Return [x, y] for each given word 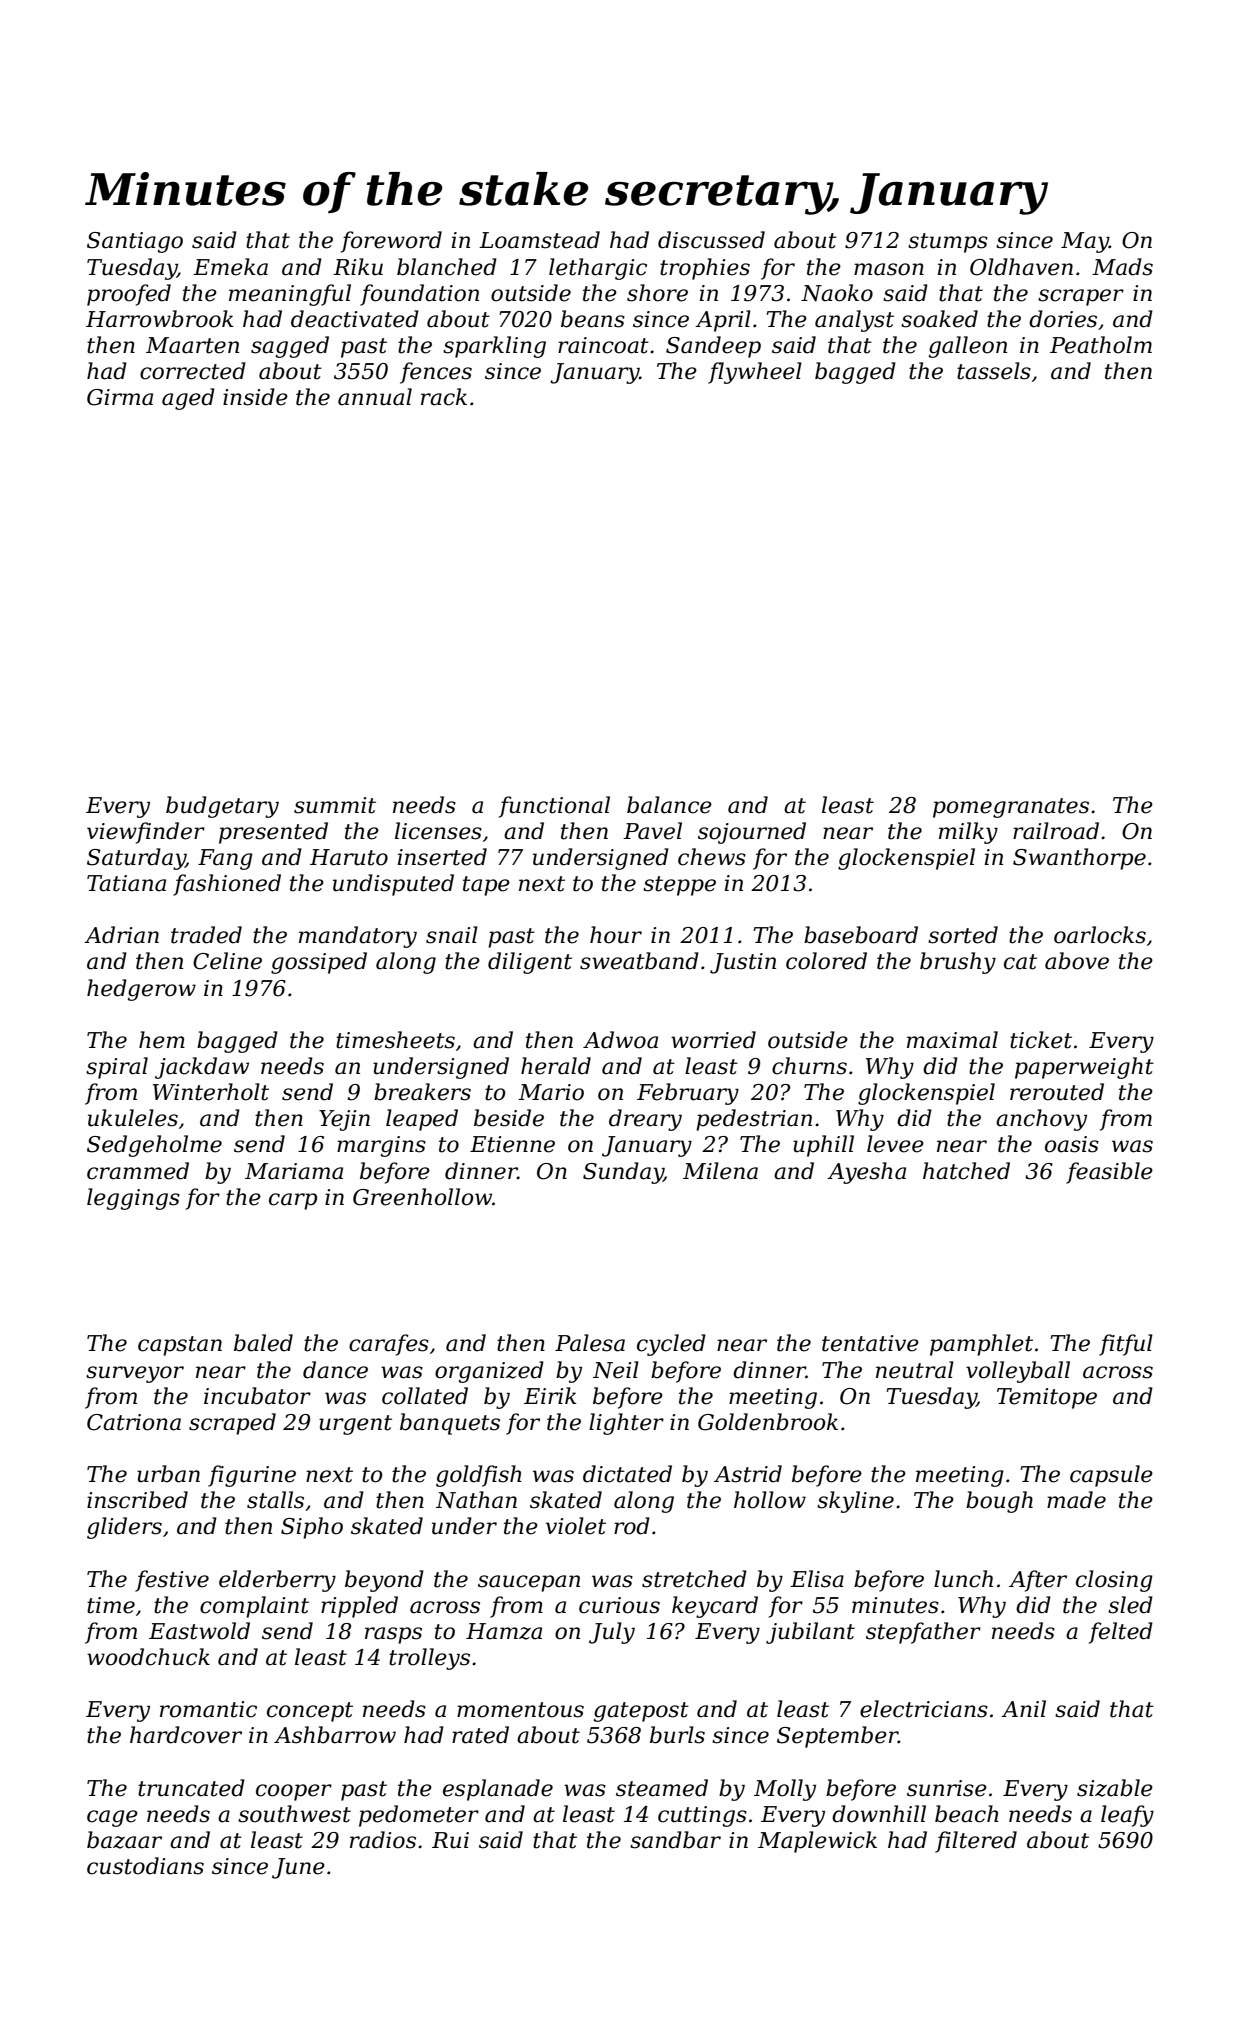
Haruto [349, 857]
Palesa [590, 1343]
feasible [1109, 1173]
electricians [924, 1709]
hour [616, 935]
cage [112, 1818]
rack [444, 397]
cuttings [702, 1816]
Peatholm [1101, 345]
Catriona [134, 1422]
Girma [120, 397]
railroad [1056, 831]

Work instructions: Copy the entries exactly, from the line with "rack [444, 397]" through the last line of the entries, including both.

Answer to the exercise:
rack [444, 397]
cuttings [702, 1816]
Peatholm [1101, 345]
Catriona [134, 1422]
Girma [120, 397]
railroad [1056, 831]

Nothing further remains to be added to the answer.